What you give back must match the data exactly, minus the pictures.
╭─ ENTRIES PROVIDED
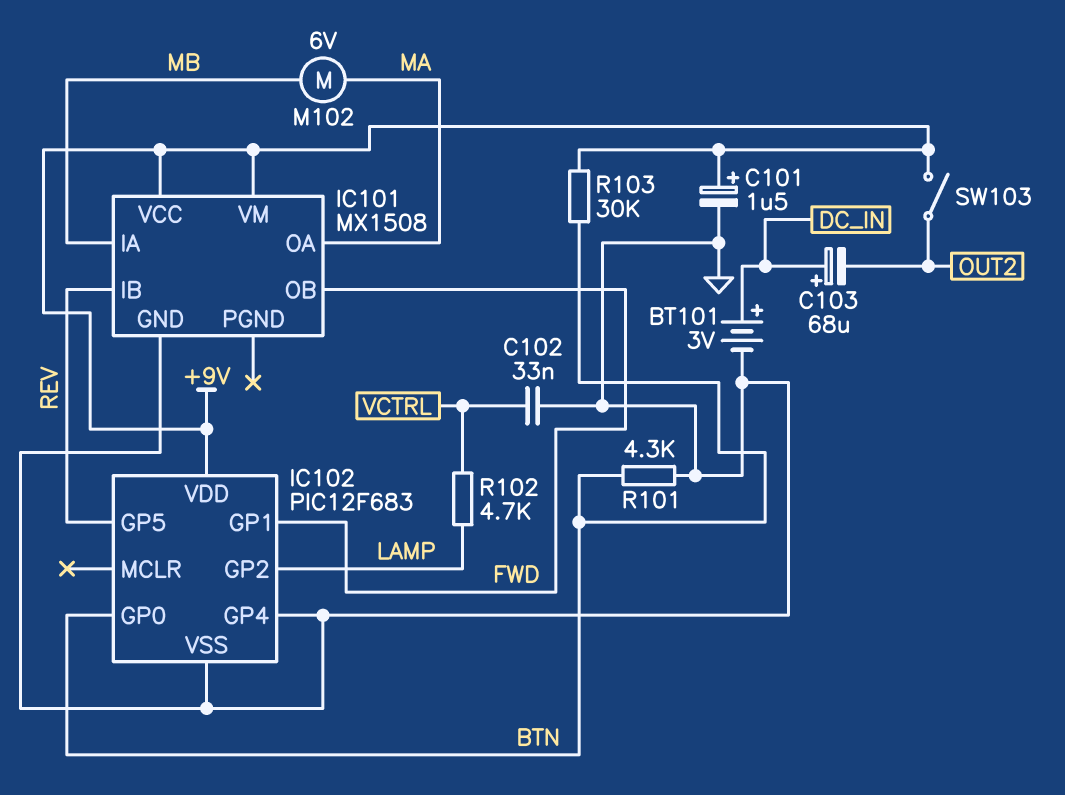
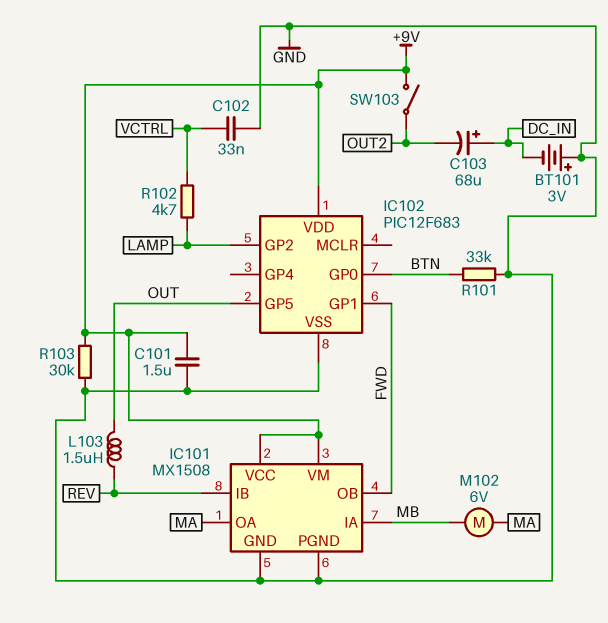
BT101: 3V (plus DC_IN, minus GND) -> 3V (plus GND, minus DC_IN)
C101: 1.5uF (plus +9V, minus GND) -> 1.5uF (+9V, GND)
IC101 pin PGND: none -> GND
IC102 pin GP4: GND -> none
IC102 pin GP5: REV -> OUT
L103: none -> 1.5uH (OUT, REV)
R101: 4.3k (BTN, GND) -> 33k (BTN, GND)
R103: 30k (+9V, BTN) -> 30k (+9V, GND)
╰─
* [ANSWER BELOW]:
BT101: 3V (plus DC_IN, minus GND) -> 3V (plus GND, minus DC_IN)
C101: 1.5uF (plus +9V, minus GND) -> 1.5uF (+9V, GND)
IC101 pin PGND: none -> GND
IC102 pin GP4: GND -> none
IC102 pin GP5: REV -> OUT
L103: none -> 1.5uH (OUT, REV)
R101: 4.3k (BTN, GND) -> 33k (BTN, GND)
R103: 30k (+9V, BTN) -> 30k (+9V, GND)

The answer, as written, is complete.